_THE TASK_
Leaving out all pictures, restate word for word the lines from the one with "FAN2 pin SIG: D13 -> D8" through the last line of the entries.

[Modification records]
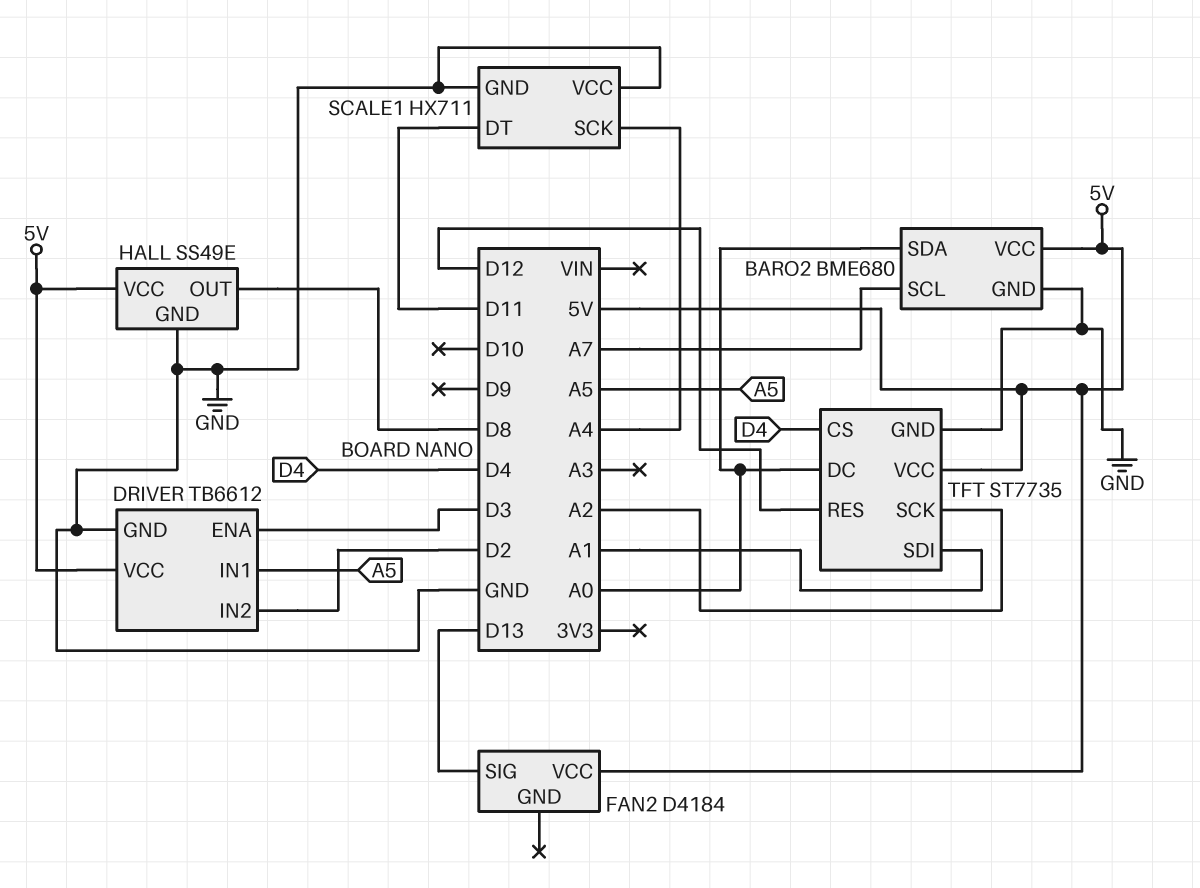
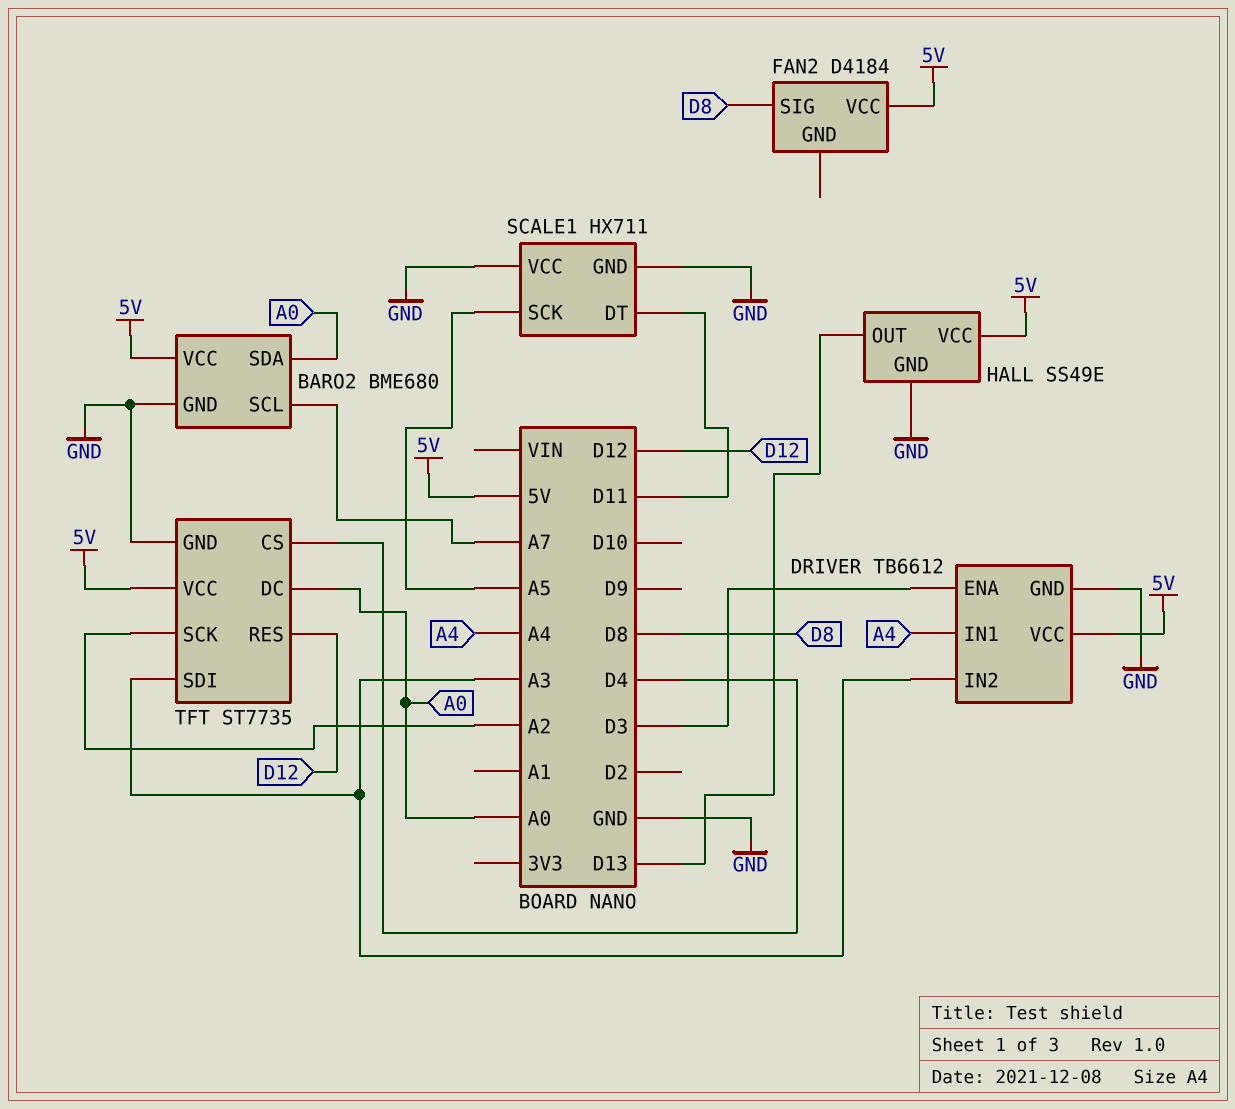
DRIVER pin IN1: A5 -> A4
DRIVER pin IN2: D2 -> A3
FAN2 pin SIG: D13 -> D8
HALL pin OUT: D8 -> D13
SCALE1 pin SCK: A4 -> A5
TFT pin SDI: A1 -> A3

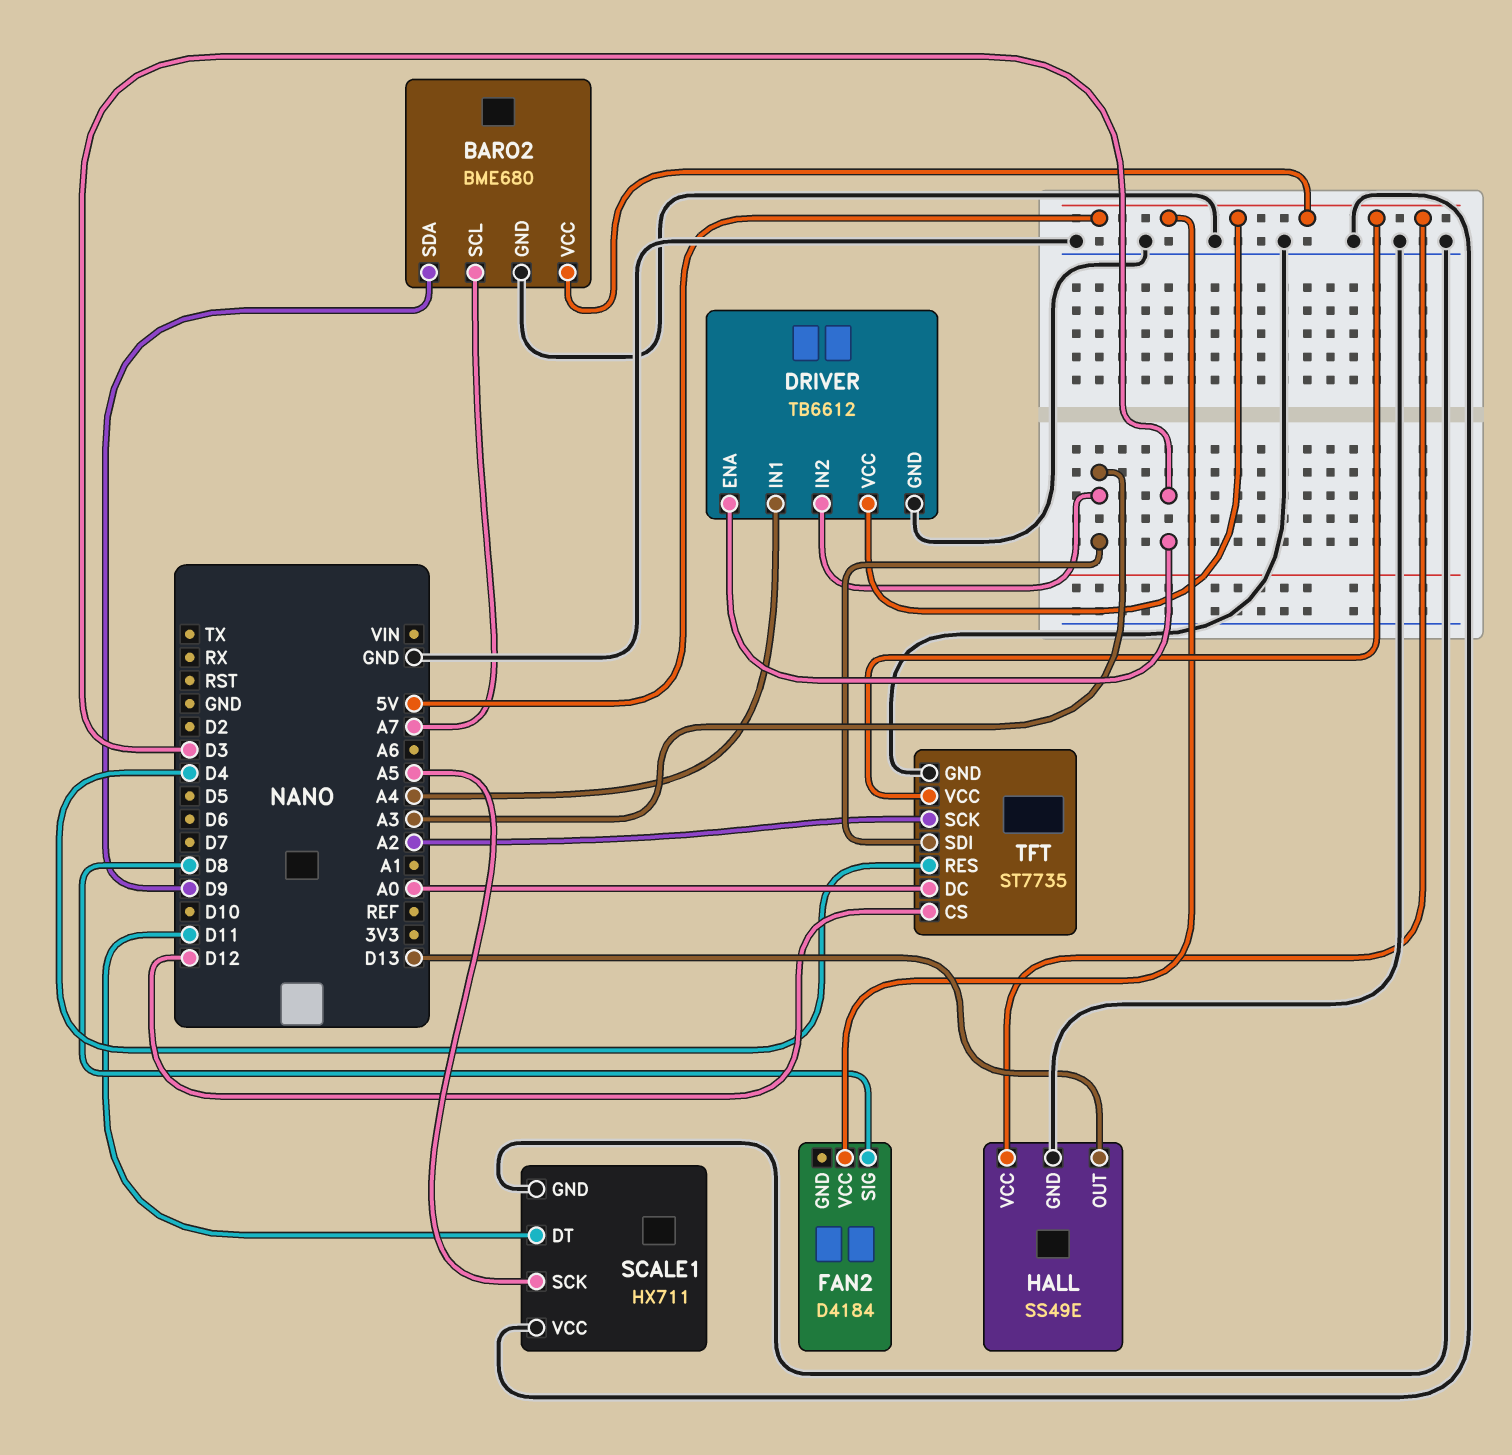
BARO2 pin SDA: A0 -> D9
TFT pin CS: D4 -> D12
TFT pin RES: D12 -> D4

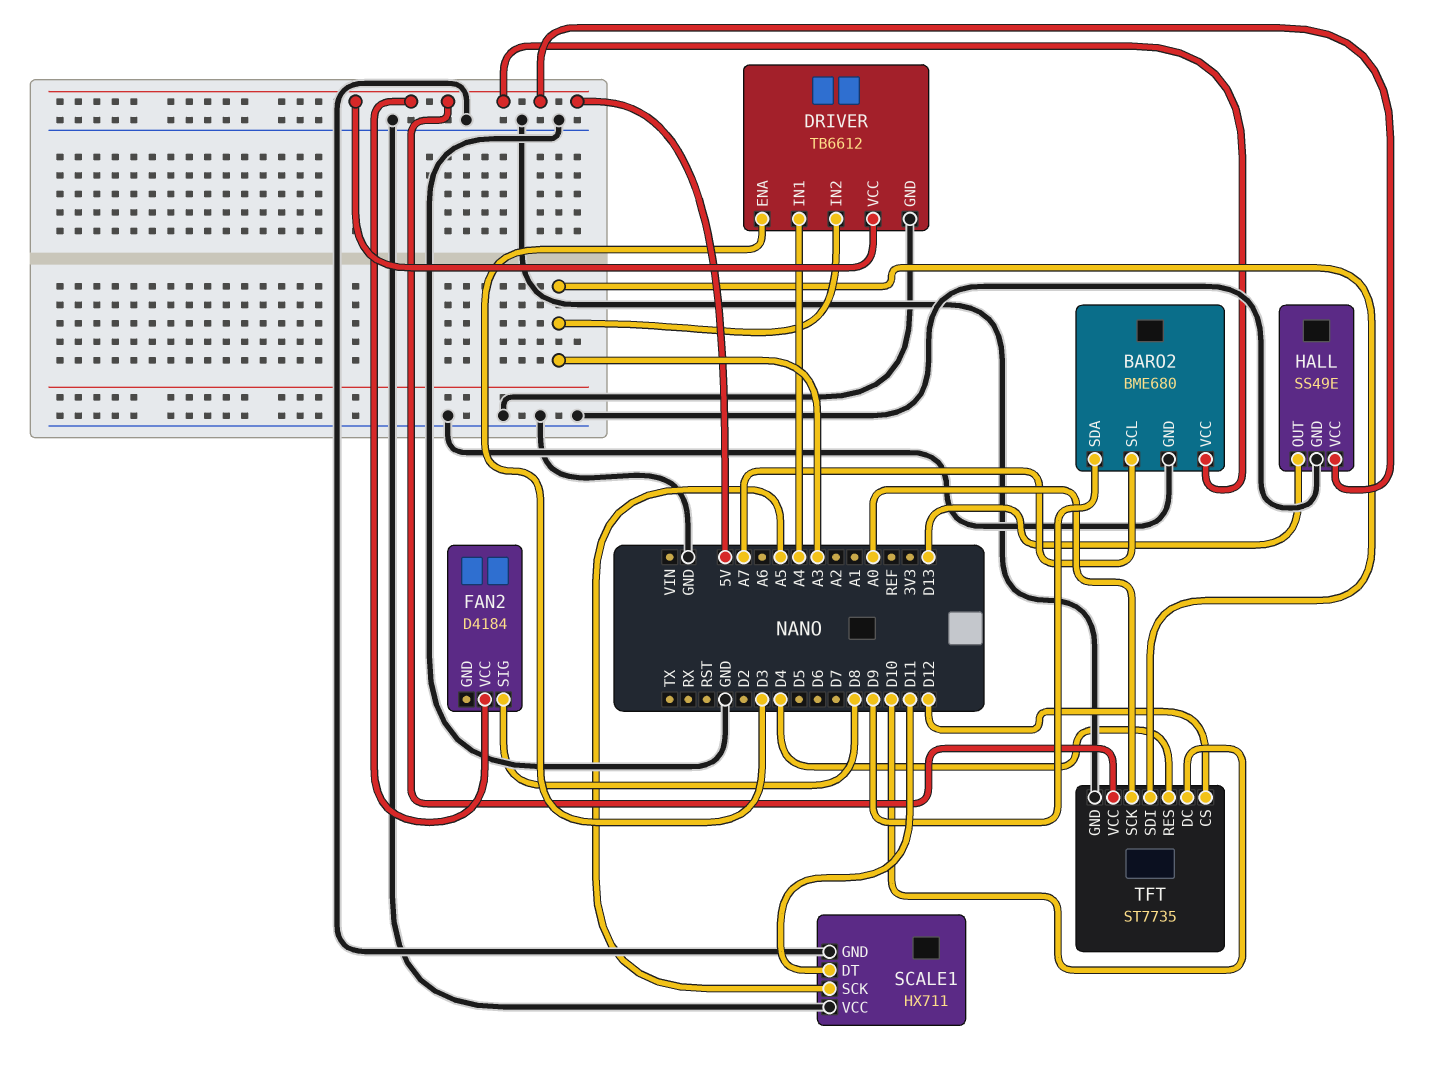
TFT pin DC: A0 -> D10
TFT pin SCK: A2 -> A0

_EXPECTED ANSWER_
FAN2 pin SIG: D13 -> D8
HALL pin OUT: D8 -> D13
SCALE1 pin SCK: A4 -> A5
TFT pin SDI: A1 -> A3

BARO2 pin SDA: A0 -> D9
TFT pin CS: D4 -> D12
TFT pin RES: D12 -> D4

TFT pin DC: A0 -> D10
TFT pin SCK: A2 -> A0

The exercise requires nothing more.